• [Excerpts from a dataset]:
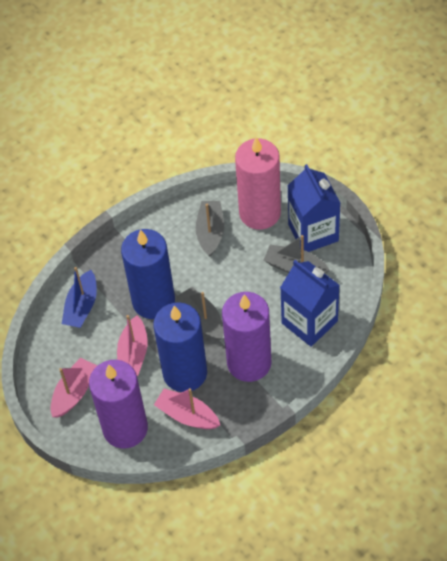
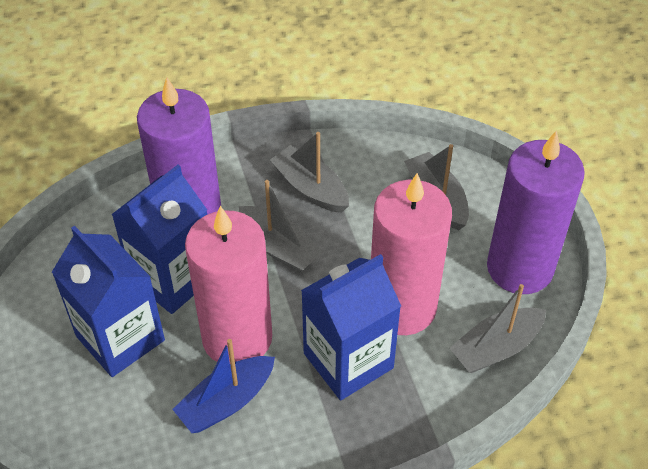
blue candle: 2 -> 0
blue carton: 2 -> 3
grey boat: 3 -> 4
pink boat: 3 -> 0
pink candle: 1 -> 2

• [Task brief]: Every entry above is to be set down exactly; the pictures are to be left out.

• [Solution for this task]:
blue candle: 2 -> 0
blue carton: 2 -> 3
grey boat: 3 -> 4
pink boat: 3 -> 0
pink candle: 1 -> 2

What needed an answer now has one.